(Data records)
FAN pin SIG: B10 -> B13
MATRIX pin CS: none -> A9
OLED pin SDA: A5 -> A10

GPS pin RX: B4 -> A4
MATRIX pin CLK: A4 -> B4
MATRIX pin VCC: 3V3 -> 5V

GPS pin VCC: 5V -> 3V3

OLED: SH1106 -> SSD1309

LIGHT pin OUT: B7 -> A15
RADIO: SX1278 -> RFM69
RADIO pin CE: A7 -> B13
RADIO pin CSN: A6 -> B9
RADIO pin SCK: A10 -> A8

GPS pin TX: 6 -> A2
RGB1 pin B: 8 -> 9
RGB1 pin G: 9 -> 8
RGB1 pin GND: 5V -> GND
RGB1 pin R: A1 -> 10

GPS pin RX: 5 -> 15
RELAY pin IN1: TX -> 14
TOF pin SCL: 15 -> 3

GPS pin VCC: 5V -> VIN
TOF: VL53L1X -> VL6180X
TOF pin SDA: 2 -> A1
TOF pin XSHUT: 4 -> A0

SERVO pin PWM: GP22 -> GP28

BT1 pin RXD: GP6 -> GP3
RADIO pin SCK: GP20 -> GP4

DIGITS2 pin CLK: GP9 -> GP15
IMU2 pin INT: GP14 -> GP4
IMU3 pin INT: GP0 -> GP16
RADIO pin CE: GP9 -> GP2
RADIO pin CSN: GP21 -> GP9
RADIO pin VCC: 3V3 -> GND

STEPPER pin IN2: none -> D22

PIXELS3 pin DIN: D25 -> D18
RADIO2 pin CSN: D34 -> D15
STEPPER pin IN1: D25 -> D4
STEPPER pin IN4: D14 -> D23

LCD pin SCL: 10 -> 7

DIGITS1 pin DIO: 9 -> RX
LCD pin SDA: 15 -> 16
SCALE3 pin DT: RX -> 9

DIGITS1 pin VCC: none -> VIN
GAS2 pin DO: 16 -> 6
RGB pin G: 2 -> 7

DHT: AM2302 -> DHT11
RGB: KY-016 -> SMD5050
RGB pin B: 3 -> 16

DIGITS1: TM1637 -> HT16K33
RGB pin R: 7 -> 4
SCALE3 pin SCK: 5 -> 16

Required work: What you return must match the entries exactly, word for word.

Response to this task:
FAN pin SIG: B10 -> B13
MATRIX pin CS: none -> A9
OLED pin SDA: A5 -> A10

GPS pin RX: B4 -> A4
MATRIX pin CLK: A4 -> B4
MATRIX pin VCC: 3V3 -> 5V

GPS pin VCC: 5V -> 3V3

OLED: SH1106 -> SSD1309

LIGHT pin OUT: B7 -> A15
RADIO: SX1278 -> RFM69
RADIO pin CE: A7 -> B13
RADIO pin CSN: A6 -> B9
RADIO pin SCK: A10 -> A8

GPS pin TX: 6 -> A2
RGB1 pin B: 8 -> 9
RGB1 pin G: 9 -> 8
RGB1 pin GND: 5V -> GND
RGB1 pin R: A1 -> 10

GPS pin RX: 5 -> 15
RELAY pin IN1: TX -> 14
TOF pin SCL: 15 -> 3

GPS pin VCC: 5V -> VIN
TOF: VL53L1X -> VL6180X
TOF pin SDA: 2 -> A1
TOF pin XSHUT: 4 -> A0

SERVO pin PWM: GP22 -> GP28

BT1 pin RXD: GP6 -> GP3
RADIO pin SCK: GP20 -> GP4

DIGITS2 pin CLK: GP9 -> GP15
IMU2 pin INT: GP14 -> GP4
IMU3 pin INT: GP0 -> GP16
RADIO pin CE: GP9 -> GP2
RADIO pin CSN: GP21 -> GP9
RADIO pin VCC: 3V3 -> GND

STEPPER pin IN2: none -> D22

PIXELS3 pin DIN: D25 -> D18
RADIO2 pin CSN: D34 -> D15
STEPPER pin IN1: D25 -> D4
STEPPER pin IN4: D14 -> D23

LCD pin SCL: 10 -> 7

DIGITS1 pin DIO: 9 -> RX
LCD pin SDA: 15 -> 16
SCALE3 pin DT: RX -> 9

DIGITS1 pin VCC: none -> VIN
GAS2 pin DO: 16 -> 6
RGB pin G: 2 -> 7

DHT: AM2302 -> DHT11
RGB: KY-016 -> SMD5050
RGB pin B: 3 -> 16

DIGITS1: TM1637 -> HT16K33
RGB pin R: 7 -> 4
SCALE3 pin SCK: 5 -> 16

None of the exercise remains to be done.